BRIEF
Each line in the entries that has the word "left" has to be copied.
· · · · ·
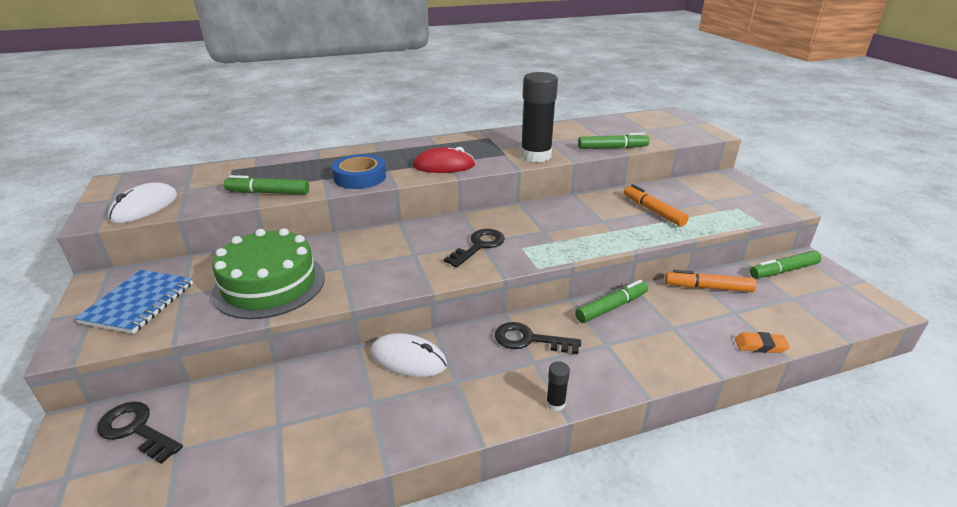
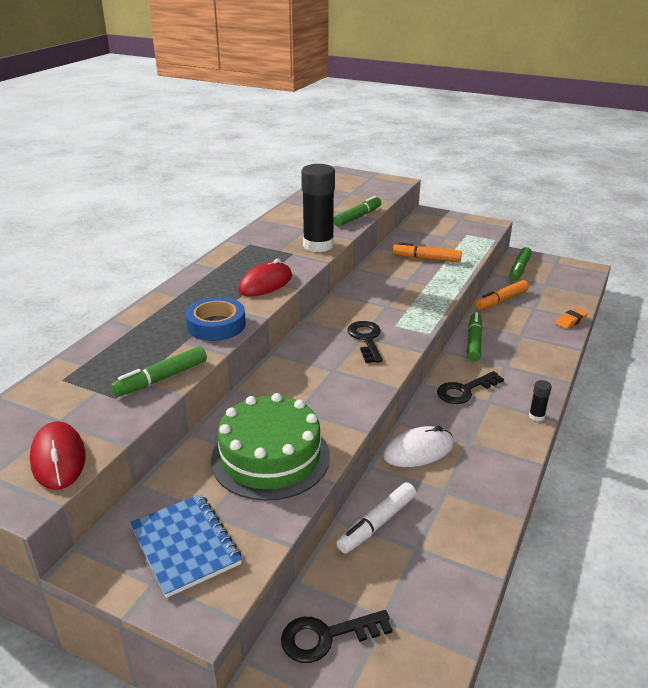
camera: 45 degrees left, 0 degrees up
(144, 207) = (58, 458): white mouse -> red mouse
(289, 386) = (377, 523): none -> white marker

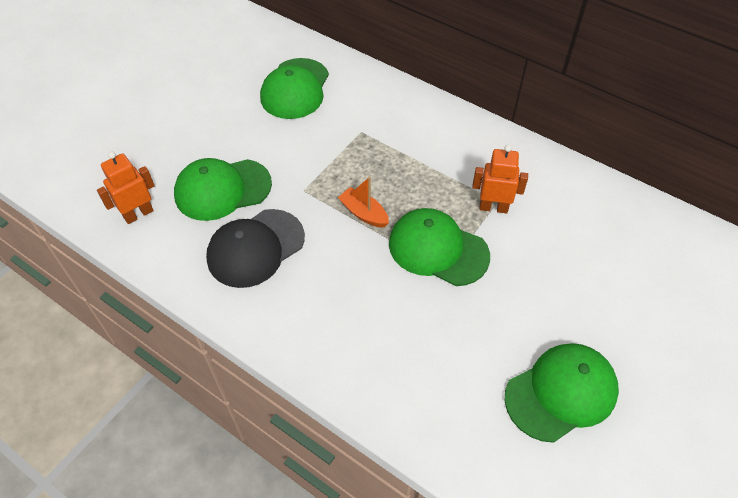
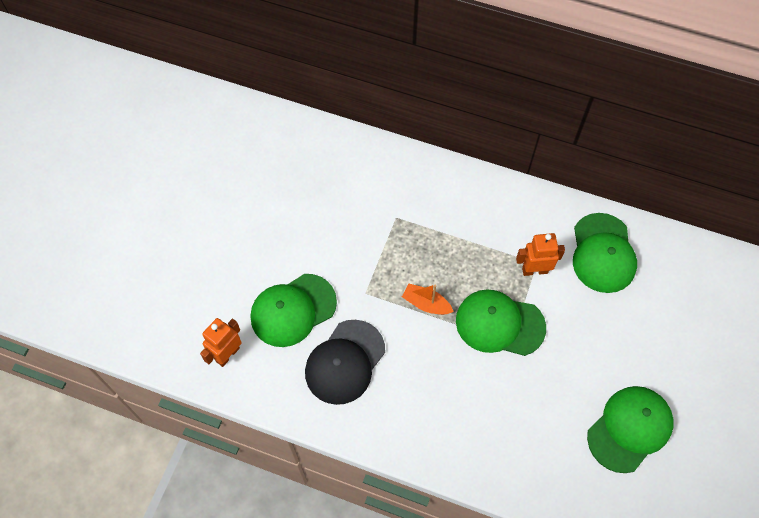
camera: 15 degrees left, 10 degrees up
(295, 89) = (318, 183): green cap -> green cap (603, 253)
· · · · ·
REPLY TO THE TASK
camera: 45 degrees left, 0 degrees up
camera: 15 degrees left, 10 degrees up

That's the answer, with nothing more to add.